Take the entries that follow and return exactly the lines from the one holding "J104 pin 2: SCL -> SDA" through the one holding "R109: 39k (GND, VBAT) -> 39k (GND, TEMP)", both included. Nothing else is needed.
- Opening Delimiter -
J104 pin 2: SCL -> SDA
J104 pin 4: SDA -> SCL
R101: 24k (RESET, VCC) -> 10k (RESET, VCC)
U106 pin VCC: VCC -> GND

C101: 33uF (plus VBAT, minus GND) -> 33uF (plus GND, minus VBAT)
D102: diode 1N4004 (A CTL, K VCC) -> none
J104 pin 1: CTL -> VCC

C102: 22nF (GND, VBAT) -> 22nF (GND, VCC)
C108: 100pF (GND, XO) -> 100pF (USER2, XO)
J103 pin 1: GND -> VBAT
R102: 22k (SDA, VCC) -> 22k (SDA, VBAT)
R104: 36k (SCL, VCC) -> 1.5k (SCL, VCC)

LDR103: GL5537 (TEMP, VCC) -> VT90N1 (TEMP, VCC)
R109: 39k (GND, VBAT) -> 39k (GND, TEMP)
- Closing Delimiter -
- Opening Delimiter -
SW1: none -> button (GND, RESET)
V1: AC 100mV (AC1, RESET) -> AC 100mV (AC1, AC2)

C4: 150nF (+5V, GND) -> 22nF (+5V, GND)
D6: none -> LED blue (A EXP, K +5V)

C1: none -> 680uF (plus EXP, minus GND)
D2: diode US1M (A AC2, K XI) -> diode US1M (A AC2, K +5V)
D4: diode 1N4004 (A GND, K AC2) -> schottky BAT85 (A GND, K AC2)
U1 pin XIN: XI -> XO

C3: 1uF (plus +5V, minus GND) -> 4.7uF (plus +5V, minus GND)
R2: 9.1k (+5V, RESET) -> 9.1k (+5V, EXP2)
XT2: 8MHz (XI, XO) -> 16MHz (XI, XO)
- Closing Delimiter -
- Opening Delimiter -
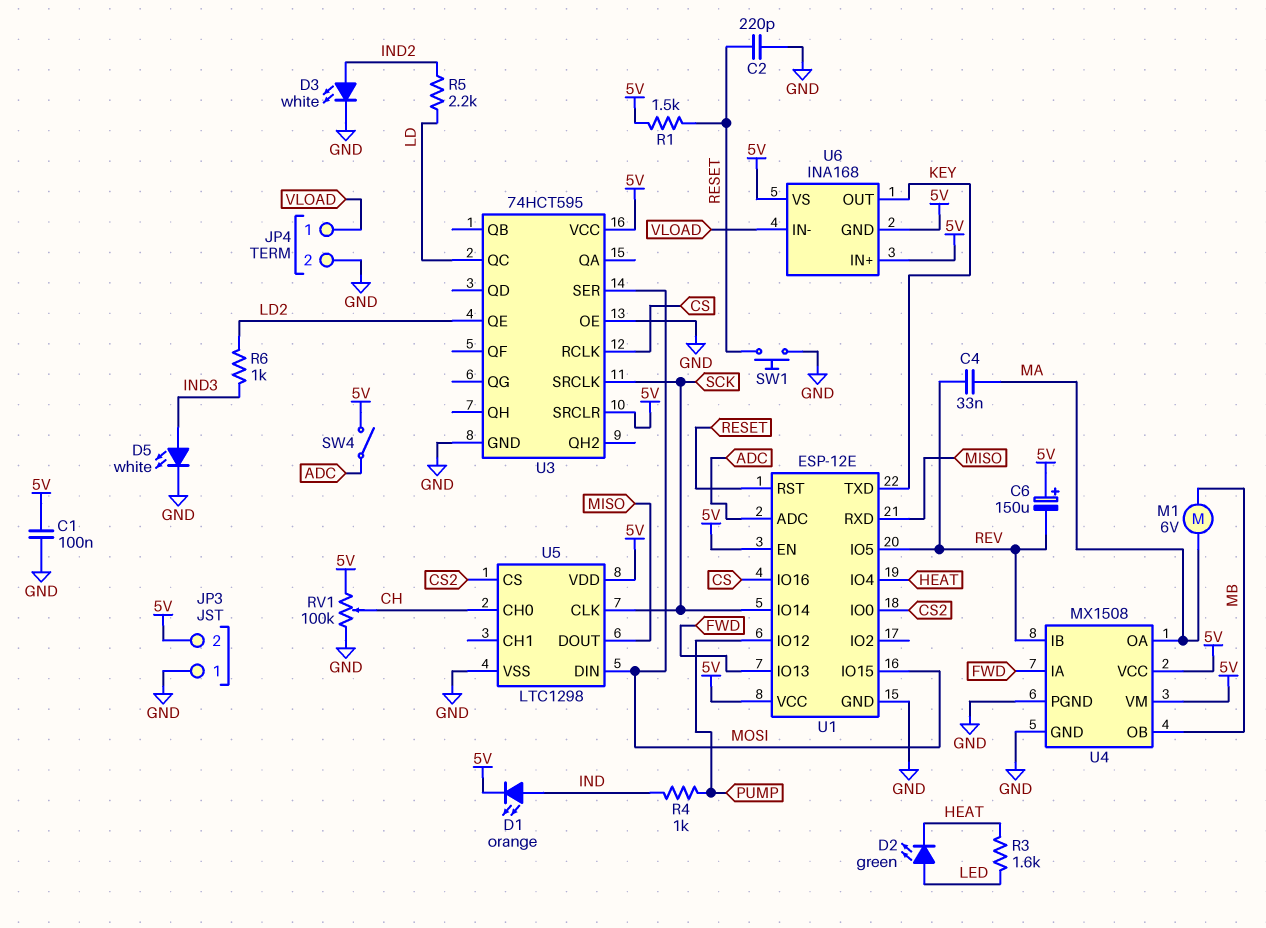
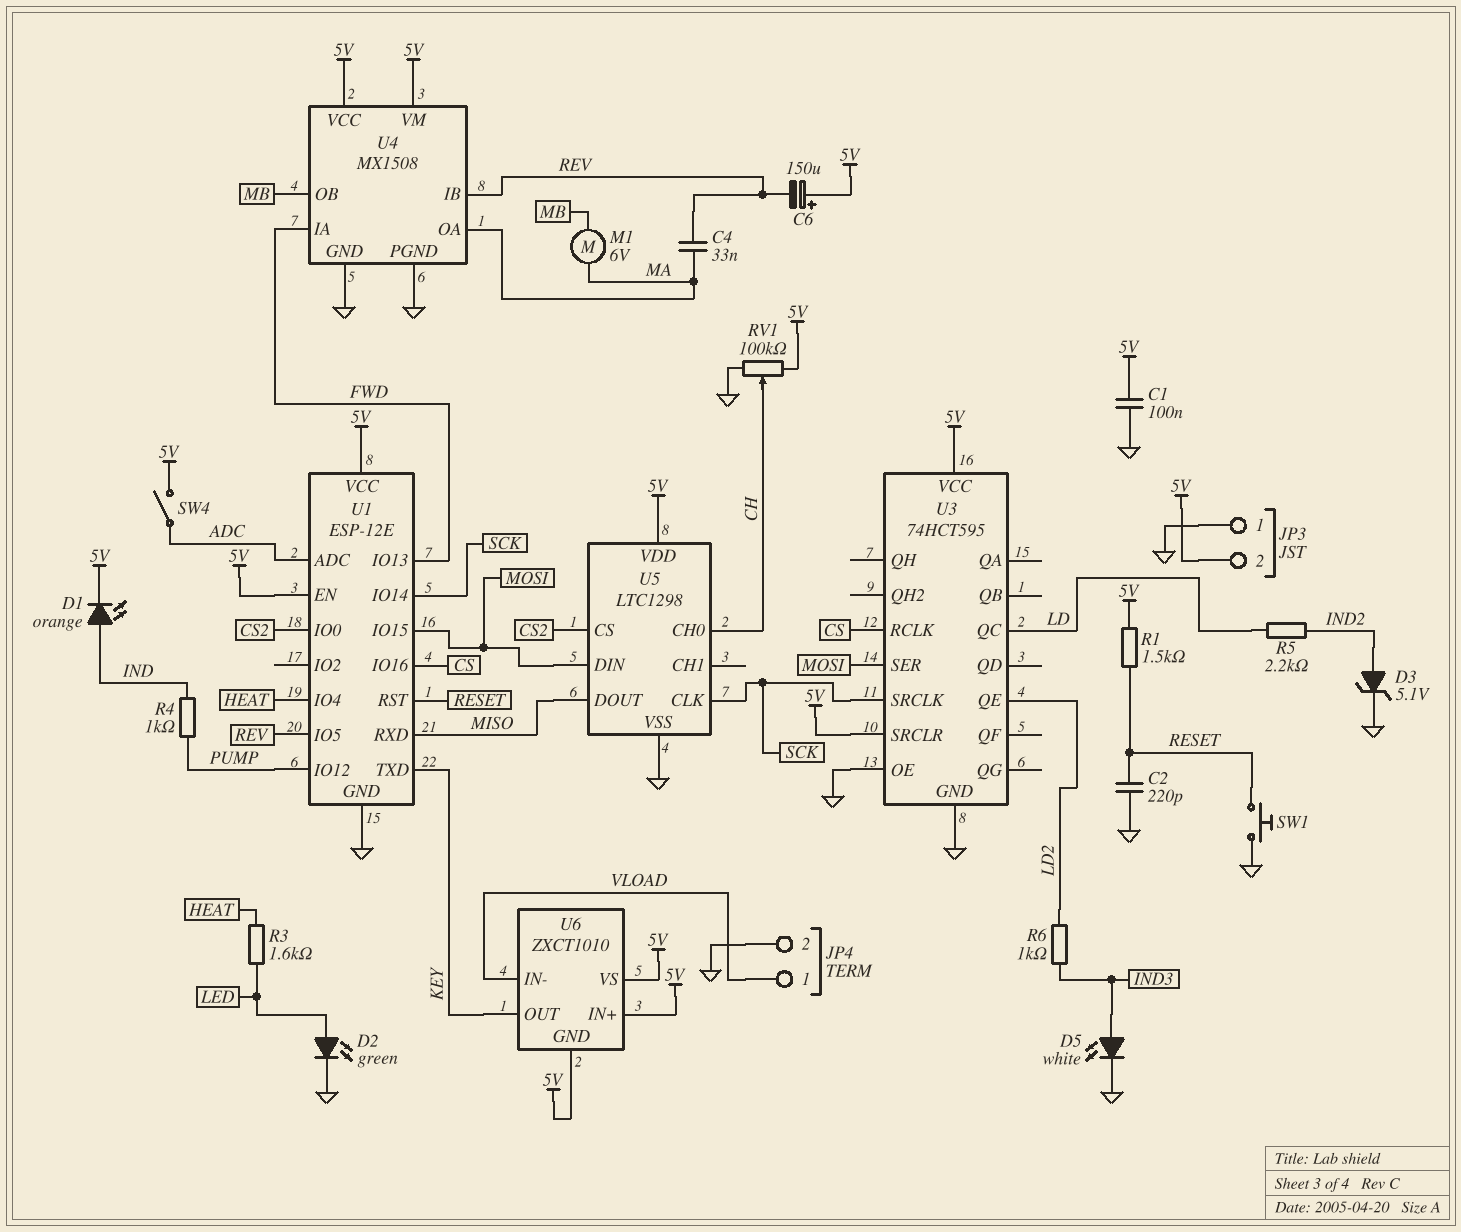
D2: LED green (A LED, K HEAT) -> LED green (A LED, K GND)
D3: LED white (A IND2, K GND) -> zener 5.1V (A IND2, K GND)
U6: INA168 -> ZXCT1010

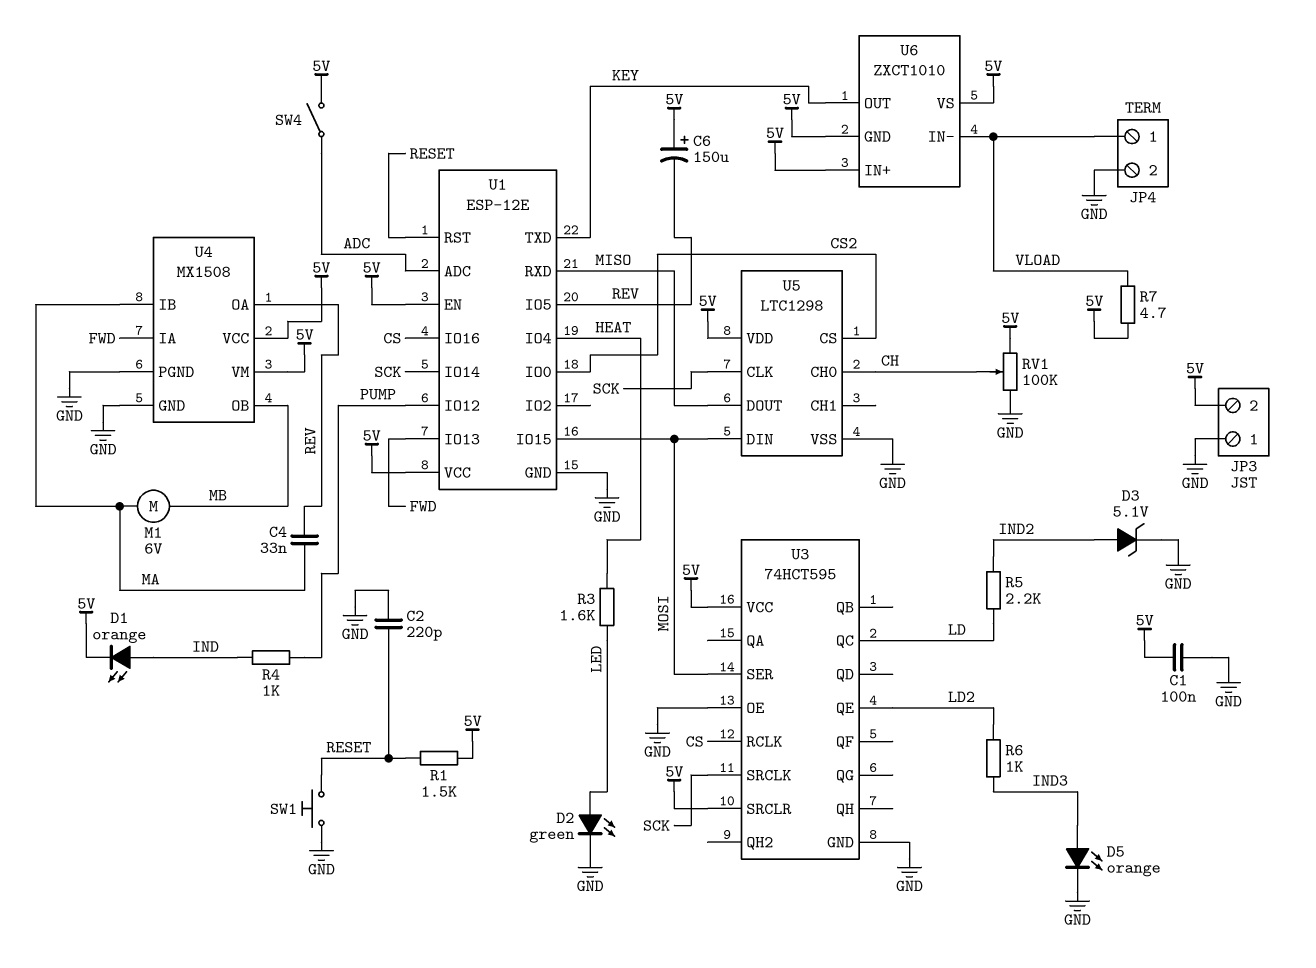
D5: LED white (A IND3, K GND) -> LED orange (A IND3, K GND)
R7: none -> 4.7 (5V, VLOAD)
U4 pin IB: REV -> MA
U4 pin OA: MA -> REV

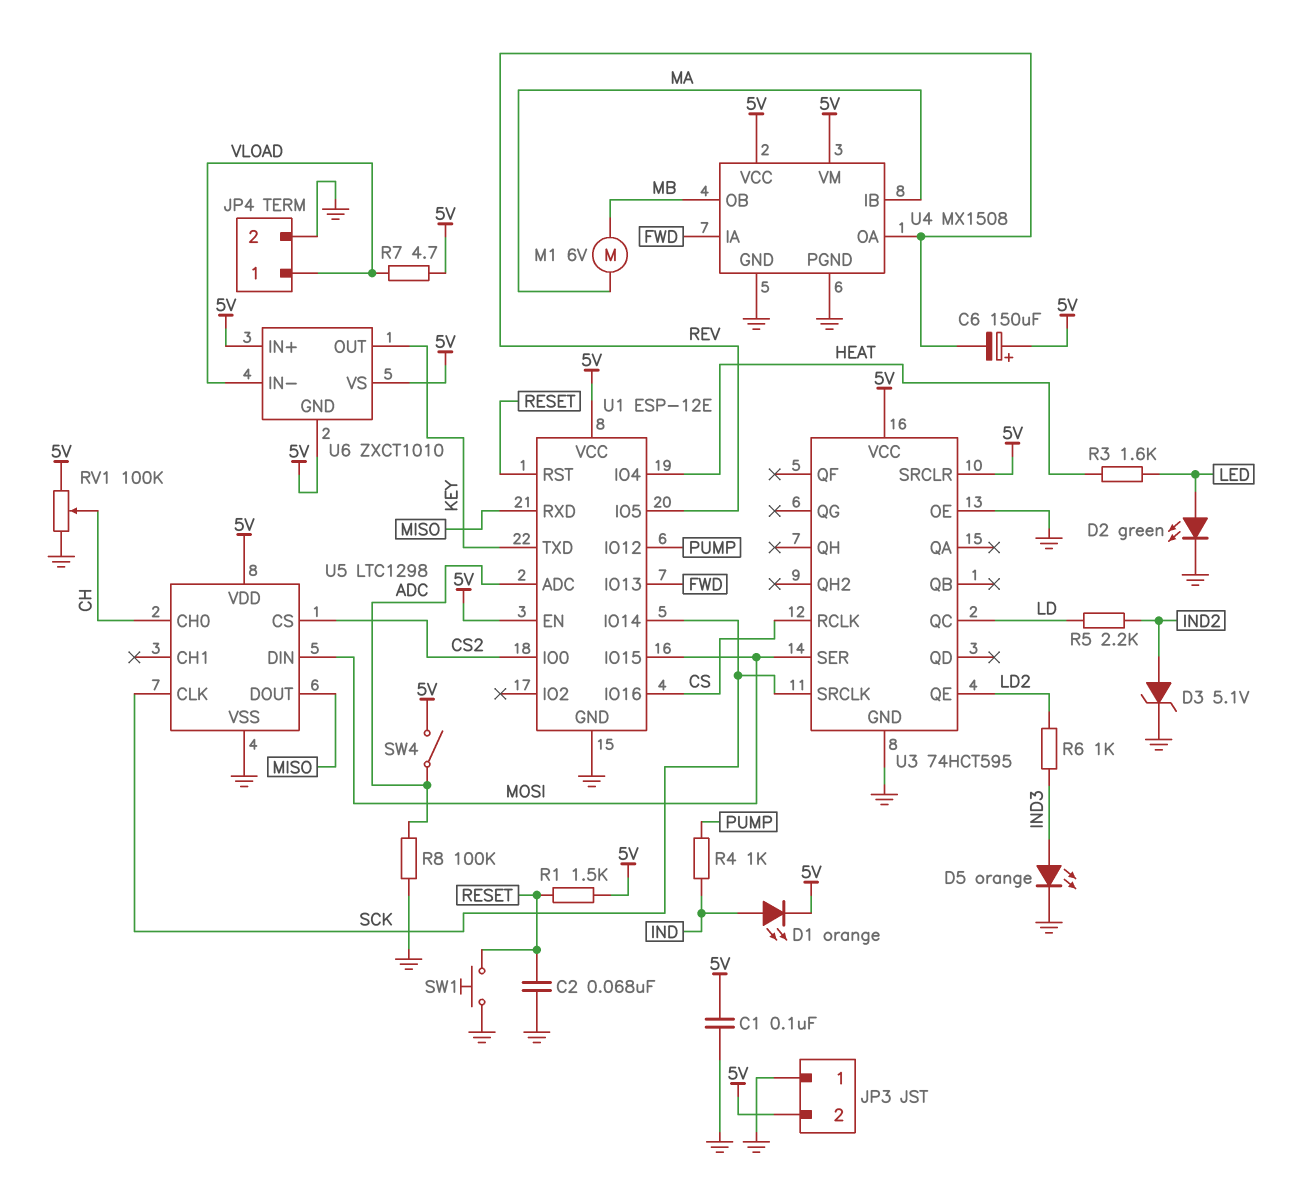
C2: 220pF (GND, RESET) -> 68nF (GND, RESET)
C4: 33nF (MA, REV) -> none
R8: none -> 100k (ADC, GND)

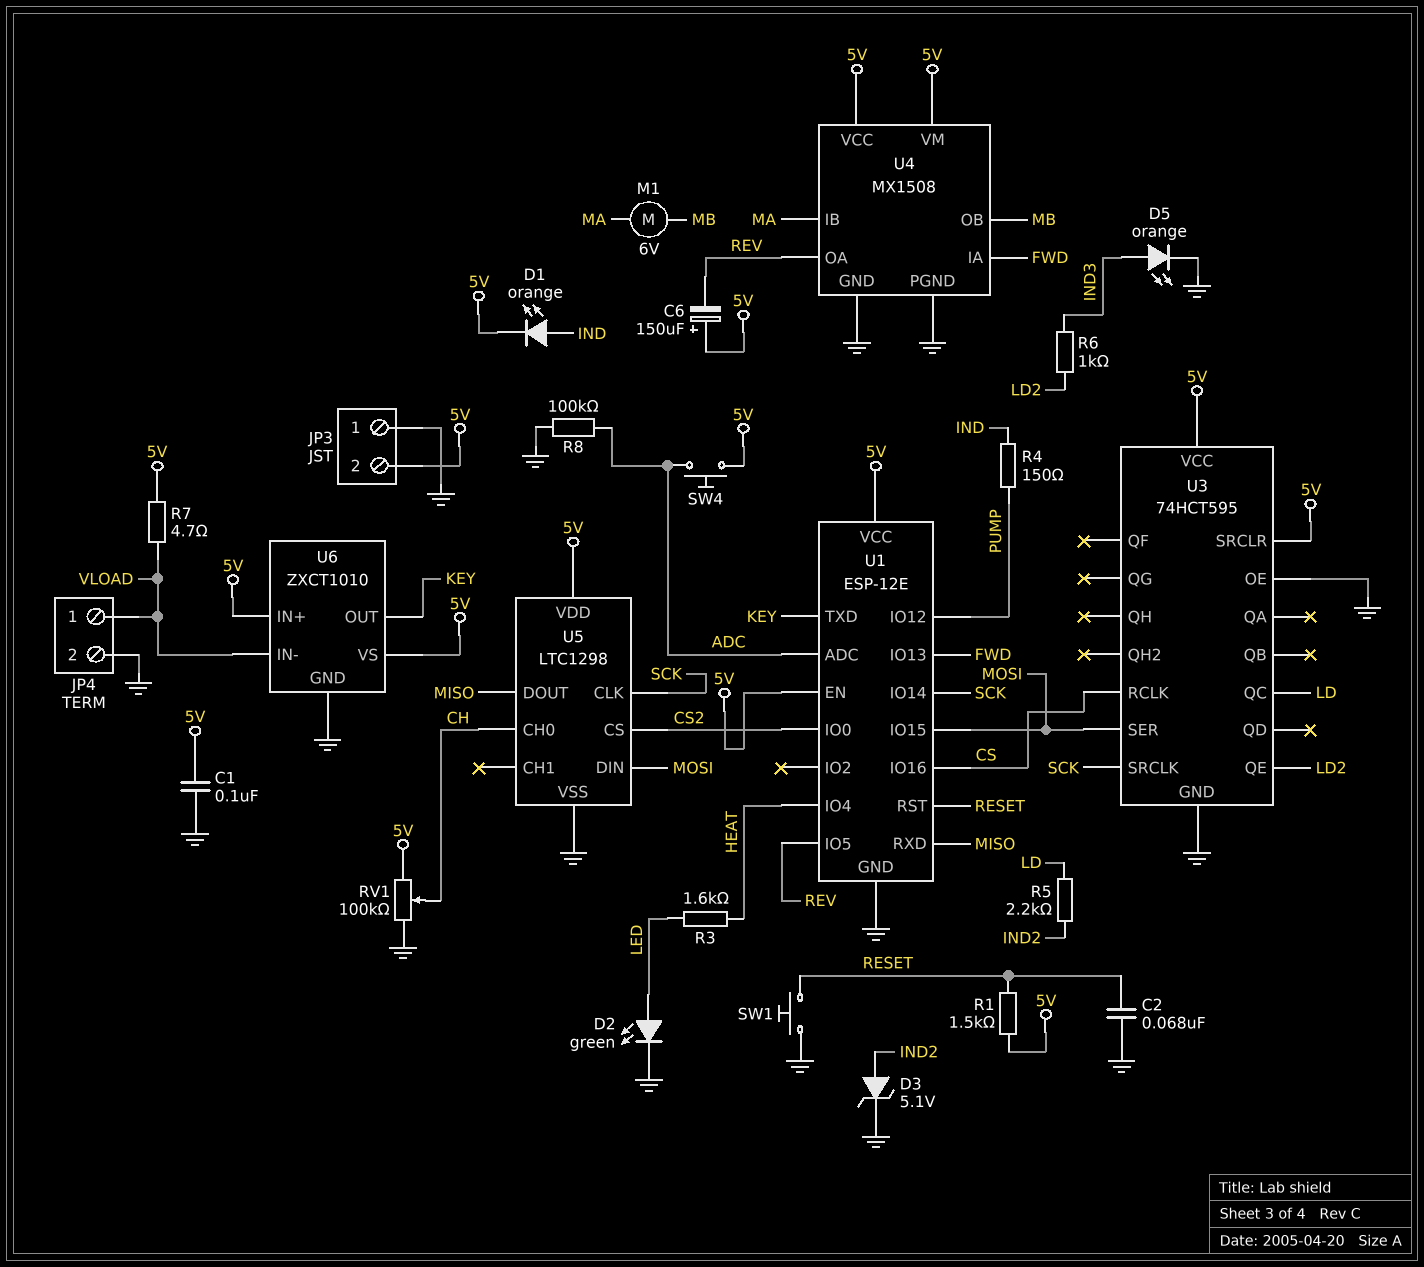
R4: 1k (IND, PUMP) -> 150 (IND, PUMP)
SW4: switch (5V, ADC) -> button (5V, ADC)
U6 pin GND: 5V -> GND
- Closing Delimiter -
## Answer for the task
J104 pin 2: SCL -> SDA
J104 pin 4: SDA -> SCL
R101: 24k (RESET, VCC) -> 10k (RESET, VCC)
U106 pin VCC: VCC -> GND

C101: 33uF (plus VBAT, minus GND) -> 33uF (plus GND, minus VBAT)
D102: diode 1N4004 (A CTL, K VCC) -> none
J104 pin 1: CTL -> VCC

C102: 22nF (GND, VBAT) -> 22nF (GND, VCC)
C108: 100pF (GND, XO) -> 100pF (USER2, XO)
J103 pin 1: GND -> VBAT
R102: 22k (SDA, VCC) -> 22k (SDA, VBAT)
R104: 36k (SCL, VCC) -> 1.5k (SCL, VCC)

LDR103: GL5537 (TEMP, VCC) -> VT90N1 (TEMP, VCC)
R109: 39k (GND, VBAT) -> 39k (GND, TEMP)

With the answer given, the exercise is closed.